- [Work to be completed] Within the entries below, the lines from the one with "blue nut: 2 -> 4" through the one with "purple can: 3 -> 2" are to be set down exactly, both ends kept.

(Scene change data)
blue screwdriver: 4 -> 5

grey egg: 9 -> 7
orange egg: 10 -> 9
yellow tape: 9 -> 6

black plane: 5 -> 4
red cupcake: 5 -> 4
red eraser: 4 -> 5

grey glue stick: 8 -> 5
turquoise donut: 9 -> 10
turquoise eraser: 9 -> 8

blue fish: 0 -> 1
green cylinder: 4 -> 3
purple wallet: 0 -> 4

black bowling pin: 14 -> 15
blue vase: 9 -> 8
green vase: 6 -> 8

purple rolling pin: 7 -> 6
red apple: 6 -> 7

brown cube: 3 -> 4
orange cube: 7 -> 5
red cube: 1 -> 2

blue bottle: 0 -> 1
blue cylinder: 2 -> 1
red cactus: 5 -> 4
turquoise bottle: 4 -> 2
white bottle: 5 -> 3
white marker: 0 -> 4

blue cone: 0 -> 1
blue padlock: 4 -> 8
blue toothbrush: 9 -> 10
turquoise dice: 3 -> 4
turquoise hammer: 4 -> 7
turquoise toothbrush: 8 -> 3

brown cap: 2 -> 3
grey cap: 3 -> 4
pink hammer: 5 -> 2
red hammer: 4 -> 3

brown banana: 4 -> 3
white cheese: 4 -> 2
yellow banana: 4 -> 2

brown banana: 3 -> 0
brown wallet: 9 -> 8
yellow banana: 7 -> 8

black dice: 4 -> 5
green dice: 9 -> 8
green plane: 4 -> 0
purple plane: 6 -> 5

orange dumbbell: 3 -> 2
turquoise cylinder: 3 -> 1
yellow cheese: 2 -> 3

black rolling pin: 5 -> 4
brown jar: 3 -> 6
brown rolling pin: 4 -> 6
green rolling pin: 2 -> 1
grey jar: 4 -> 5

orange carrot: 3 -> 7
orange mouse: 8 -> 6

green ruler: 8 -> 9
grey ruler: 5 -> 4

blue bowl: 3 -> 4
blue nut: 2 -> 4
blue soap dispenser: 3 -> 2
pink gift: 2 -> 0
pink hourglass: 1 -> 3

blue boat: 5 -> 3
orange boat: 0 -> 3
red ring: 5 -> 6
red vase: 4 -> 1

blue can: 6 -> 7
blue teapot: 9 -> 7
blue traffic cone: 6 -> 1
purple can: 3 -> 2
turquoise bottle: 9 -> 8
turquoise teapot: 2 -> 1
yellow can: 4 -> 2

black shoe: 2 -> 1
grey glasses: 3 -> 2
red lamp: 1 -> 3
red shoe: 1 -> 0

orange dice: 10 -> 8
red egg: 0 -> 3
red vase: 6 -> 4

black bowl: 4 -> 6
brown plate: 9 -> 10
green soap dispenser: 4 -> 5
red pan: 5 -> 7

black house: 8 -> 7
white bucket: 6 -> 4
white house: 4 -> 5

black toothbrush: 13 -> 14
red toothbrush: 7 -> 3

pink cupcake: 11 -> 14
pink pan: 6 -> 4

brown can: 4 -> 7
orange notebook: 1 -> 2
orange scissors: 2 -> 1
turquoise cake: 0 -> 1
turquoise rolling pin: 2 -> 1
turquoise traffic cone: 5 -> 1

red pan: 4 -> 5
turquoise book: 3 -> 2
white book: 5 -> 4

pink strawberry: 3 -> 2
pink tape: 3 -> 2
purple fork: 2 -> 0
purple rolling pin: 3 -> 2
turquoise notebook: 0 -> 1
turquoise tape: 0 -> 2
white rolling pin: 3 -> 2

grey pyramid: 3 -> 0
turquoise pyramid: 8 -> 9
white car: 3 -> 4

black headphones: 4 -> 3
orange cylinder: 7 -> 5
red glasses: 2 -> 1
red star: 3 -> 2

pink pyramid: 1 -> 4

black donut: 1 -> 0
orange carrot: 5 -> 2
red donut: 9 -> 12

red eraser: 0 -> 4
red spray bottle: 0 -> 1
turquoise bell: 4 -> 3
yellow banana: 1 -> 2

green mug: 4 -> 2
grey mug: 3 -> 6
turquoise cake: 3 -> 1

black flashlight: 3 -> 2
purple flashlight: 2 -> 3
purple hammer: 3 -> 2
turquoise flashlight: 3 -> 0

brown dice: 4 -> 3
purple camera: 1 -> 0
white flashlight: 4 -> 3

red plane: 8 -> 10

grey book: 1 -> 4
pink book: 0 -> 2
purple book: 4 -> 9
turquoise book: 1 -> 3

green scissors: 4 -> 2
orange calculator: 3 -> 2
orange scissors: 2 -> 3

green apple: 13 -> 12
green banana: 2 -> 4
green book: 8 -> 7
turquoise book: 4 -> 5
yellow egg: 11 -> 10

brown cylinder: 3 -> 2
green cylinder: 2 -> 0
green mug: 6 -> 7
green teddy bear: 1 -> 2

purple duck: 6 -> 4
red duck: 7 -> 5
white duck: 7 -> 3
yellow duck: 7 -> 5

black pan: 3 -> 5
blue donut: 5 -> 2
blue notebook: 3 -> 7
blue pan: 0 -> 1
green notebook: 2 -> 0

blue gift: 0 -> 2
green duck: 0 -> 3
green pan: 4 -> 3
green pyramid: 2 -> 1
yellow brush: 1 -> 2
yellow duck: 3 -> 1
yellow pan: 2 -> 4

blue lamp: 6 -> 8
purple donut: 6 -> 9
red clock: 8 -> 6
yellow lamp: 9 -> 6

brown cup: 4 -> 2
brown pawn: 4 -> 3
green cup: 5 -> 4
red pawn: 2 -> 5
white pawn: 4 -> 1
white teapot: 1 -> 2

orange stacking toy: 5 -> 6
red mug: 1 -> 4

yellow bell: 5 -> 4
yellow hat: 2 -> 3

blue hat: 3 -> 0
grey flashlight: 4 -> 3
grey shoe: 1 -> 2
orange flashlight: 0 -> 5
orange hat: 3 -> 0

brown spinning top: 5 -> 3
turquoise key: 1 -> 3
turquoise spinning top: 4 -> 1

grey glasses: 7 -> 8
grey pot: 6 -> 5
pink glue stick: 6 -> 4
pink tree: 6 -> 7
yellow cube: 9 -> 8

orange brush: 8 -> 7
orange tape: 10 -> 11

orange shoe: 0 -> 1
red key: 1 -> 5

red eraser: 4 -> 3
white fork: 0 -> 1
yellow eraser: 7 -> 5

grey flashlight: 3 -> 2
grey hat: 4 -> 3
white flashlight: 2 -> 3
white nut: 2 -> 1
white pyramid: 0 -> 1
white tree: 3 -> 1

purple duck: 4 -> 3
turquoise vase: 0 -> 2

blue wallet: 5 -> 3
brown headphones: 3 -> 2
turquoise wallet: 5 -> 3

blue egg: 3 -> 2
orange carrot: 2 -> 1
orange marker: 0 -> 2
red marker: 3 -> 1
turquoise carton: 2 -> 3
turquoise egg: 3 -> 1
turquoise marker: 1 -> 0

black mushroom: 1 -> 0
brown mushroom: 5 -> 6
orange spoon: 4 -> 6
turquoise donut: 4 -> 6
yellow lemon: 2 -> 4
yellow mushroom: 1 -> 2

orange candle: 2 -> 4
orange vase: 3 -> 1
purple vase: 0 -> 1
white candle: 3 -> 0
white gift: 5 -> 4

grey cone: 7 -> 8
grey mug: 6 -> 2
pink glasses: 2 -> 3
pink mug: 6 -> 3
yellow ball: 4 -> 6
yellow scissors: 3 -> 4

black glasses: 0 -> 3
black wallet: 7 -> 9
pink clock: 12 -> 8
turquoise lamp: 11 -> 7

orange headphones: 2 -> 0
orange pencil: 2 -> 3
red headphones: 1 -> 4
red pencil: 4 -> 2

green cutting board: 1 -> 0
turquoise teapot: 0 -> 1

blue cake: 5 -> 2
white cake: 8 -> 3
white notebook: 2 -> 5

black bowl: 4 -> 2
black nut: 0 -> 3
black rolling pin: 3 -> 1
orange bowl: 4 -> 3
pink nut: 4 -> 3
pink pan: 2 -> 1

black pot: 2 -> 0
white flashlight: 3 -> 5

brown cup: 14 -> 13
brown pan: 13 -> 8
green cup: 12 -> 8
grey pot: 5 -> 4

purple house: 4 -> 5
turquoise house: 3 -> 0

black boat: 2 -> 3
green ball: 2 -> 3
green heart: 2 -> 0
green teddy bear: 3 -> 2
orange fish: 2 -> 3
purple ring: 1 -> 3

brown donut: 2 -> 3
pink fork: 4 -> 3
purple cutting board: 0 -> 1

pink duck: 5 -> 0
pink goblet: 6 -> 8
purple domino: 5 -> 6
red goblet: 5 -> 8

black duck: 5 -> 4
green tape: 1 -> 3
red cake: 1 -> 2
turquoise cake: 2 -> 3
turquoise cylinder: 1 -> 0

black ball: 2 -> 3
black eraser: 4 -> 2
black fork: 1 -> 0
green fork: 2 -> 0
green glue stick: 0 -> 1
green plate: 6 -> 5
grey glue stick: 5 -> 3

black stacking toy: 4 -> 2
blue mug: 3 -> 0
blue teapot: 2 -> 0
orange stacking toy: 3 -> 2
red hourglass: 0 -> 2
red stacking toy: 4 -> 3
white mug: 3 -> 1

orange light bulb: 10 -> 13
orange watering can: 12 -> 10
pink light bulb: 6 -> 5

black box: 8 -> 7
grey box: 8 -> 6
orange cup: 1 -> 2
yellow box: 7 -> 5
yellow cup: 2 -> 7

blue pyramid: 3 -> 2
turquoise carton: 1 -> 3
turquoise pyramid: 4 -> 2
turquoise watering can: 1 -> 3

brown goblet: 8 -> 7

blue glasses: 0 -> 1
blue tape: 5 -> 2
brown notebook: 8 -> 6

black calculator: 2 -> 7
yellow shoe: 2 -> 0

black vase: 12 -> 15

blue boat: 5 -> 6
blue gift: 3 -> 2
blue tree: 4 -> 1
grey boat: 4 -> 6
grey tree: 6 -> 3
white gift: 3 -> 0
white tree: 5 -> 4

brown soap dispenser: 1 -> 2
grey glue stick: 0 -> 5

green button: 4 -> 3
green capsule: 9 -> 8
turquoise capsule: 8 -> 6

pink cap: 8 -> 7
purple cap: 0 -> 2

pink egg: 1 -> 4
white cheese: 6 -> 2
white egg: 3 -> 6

- [Result of the task]
blue nut: 2 -> 4
blue soap dispenser: 3 -> 2
pink gift: 2 -> 0
pink hourglass: 1 -> 3

blue boat: 5 -> 3
orange boat: 0 -> 3
red ring: 5 -> 6
red vase: 4 -> 1

blue can: 6 -> 7
blue teapot: 9 -> 7
blue traffic cone: 6 -> 1
purple can: 3 -> 2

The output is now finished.